# What to produce:
Search the records below for "moved" and copy every line it turns up in.

☆ ☆ ☆

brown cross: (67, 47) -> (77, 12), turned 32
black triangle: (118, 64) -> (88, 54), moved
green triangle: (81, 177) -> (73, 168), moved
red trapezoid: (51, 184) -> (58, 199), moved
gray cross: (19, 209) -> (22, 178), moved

☆ ☆ ☆

# Answer section:
black triangle: (118, 64) -> (88, 54), moved
green triangle: (81, 177) -> (73, 168), moved
red trapezoid: (51, 184) -> (58, 199), moved
gray cross: (19, 209) -> (22, 178), moved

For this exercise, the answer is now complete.